Before and after coordinates:
■ ■ ■

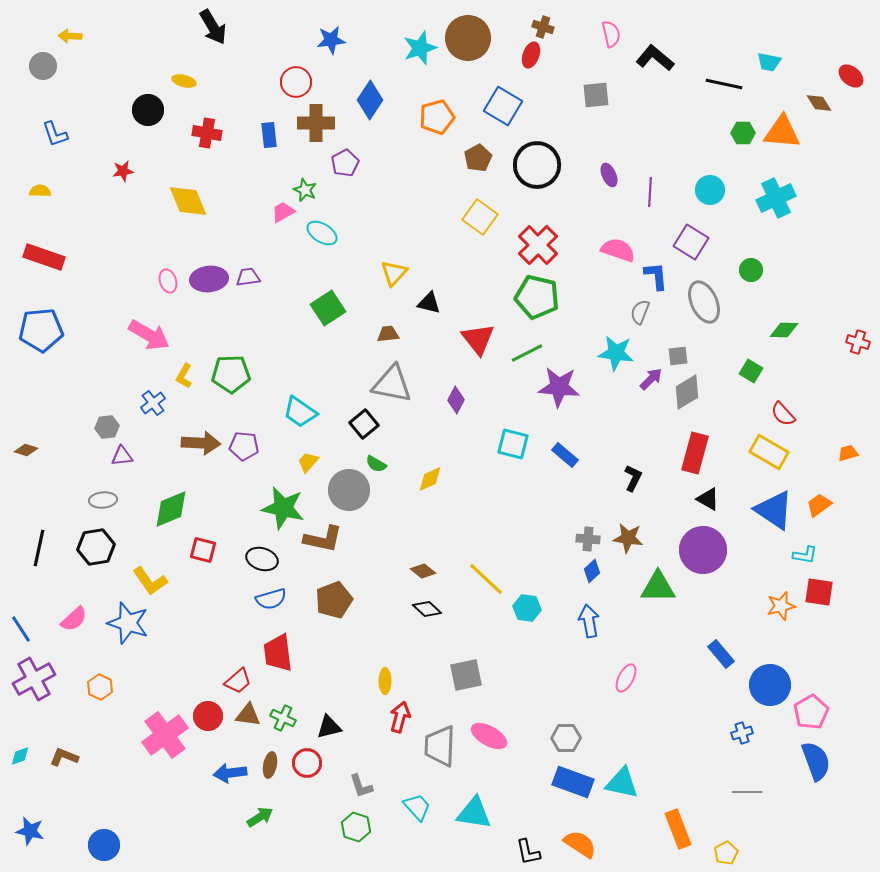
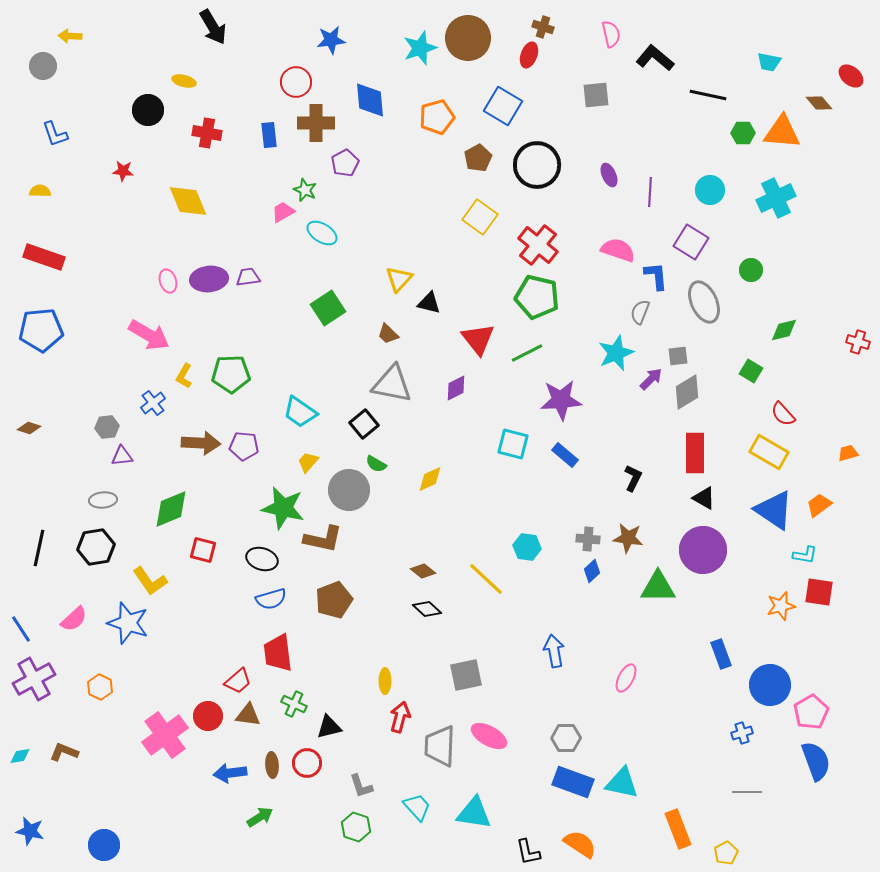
red ellipse at (531, 55): moved 2 px left
black line at (724, 84): moved 16 px left, 11 px down
blue diamond at (370, 100): rotated 39 degrees counterclockwise
brown diamond at (819, 103): rotated 8 degrees counterclockwise
red star at (123, 171): rotated 15 degrees clockwise
red cross at (538, 245): rotated 6 degrees counterclockwise
yellow triangle at (394, 273): moved 5 px right, 6 px down
green diamond at (784, 330): rotated 16 degrees counterclockwise
brown trapezoid at (388, 334): rotated 130 degrees counterclockwise
cyan star at (616, 353): rotated 30 degrees counterclockwise
purple star at (559, 387): moved 2 px right, 13 px down; rotated 9 degrees counterclockwise
purple diamond at (456, 400): moved 12 px up; rotated 36 degrees clockwise
brown diamond at (26, 450): moved 3 px right, 22 px up
red rectangle at (695, 453): rotated 15 degrees counterclockwise
black triangle at (708, 499): moved 4 px left, 1 px up
cyan hexagon at (527, 608): moved 61 px up
blue arrow at (589, 621): moved 35 px left, 30 px down
blue rectangle at (721, 654): rotated 20 degrees clockwise
green cross at (283, 718): moved 11 px right, 14 px up
cyan diamond at (20, 756): rotated 10 degrees clockwise
brown L-shape at (64, 757): moved 5 px up
brown ellipse at (270, 765): moved 2 px right; rotated 15 degrees counterclockwise
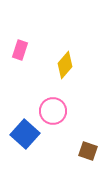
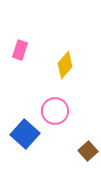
pink circle: moved 2 px right
brown square: rotated 30 degrees clockwise
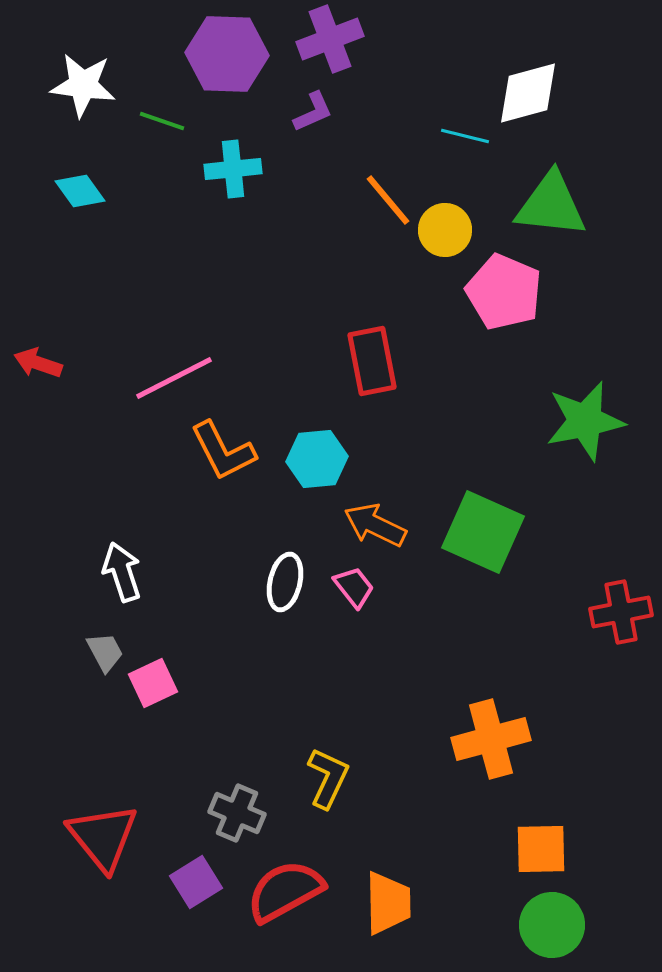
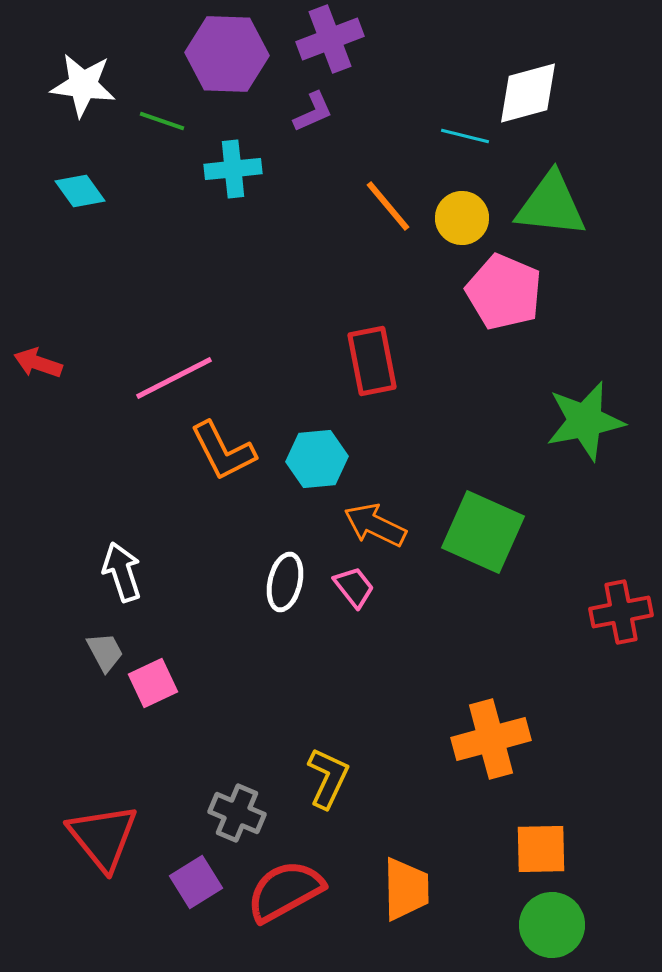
orange line: moved 6 px down
yellow circle: moved 17 px right, 12 px up
orange trapezoid: moved 18 px right, 14 px up
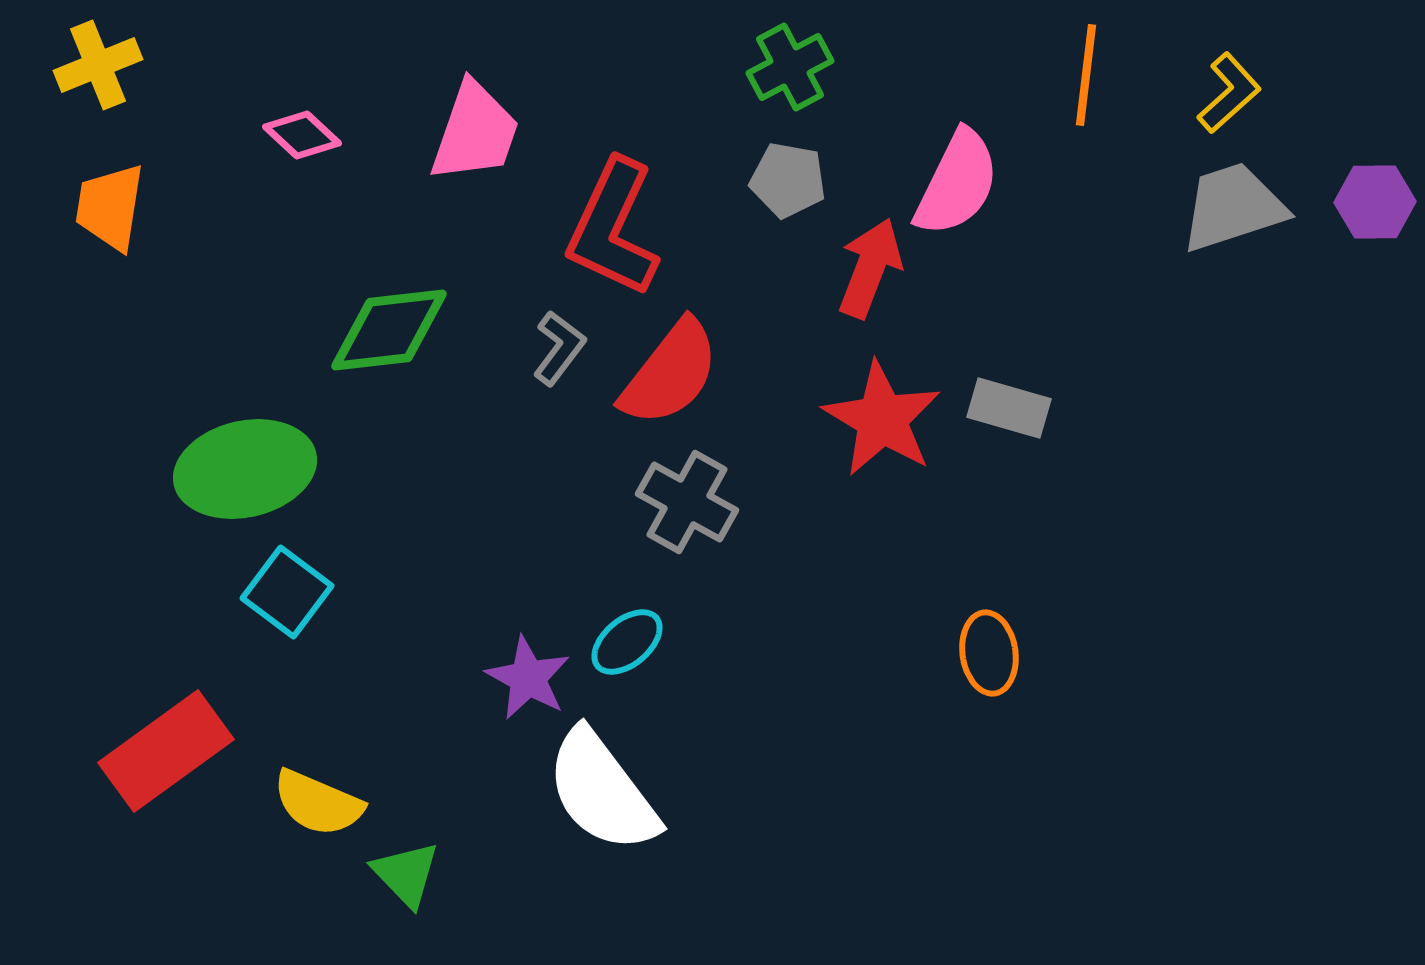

■ ■ ■

* Aim of the exercise
Please write out all the data again word for word, but not the pictures.

* Exercise result
red ellipse at (531, 55): moved 2 px left
black line at (724, 84): moved 16 px left, 11 px down
blue diamond at (370, 100): rotated 39 degrees counterclockwise
brown diamond at (819, 103): rotated 8 degrees counterclockwise
red star at (123, 171): rotated 15 degrees clockwise
red cross at (538, 245): rotated 6 degrees counterclockwise
yellow triangle at (394, 273): moved 5 px right, 6 px down
green diamond at (784, 330): rotated 16 degrees counterclockwise
brown trapezoid at (388, 334): rotated 130 degrees counterclockwise
cyan star at (616, 353): rotated 30 degrees counterclockwise
purple star at (559, 387): moved 2 px right, 13 px down; rotated 9 degrees counterclockwise
purple diamond at (456, 400): moved 12 px up; rotated 36 degrees clockwise
brown diamond at (26, 450): moved 3 px right, 22 px up
red rectangle at (695, 453): rotated 15 degrees counterclockwise
black triangle at (708, 499): moved 4 px left, 1 px up
cyan hexagon at (527, 608): moved 61 px up
blue arrow at (589, 621): moved 35 px left, 30 px down
blue rectangle at (721, 654): rotated 20 degrees clockwise
green cross at (283, 718): moved 11 px right, 14 px up
cyan diamond at (20, 756): rotated 10 degrees clockwise
brown L-shape at (64, 757): moved 5 px up
brown ellipse at (270, 765): moved 2 px right; rotated 15 degrees counterclockwise
pink circle: moved 2 px right
brown square: rotated 30 degrees clockwise
orange line: moved 6 px down
yellow circle: moved 17 px right, 12 px up
orange trapezoid: moved 18 px right, 14 px up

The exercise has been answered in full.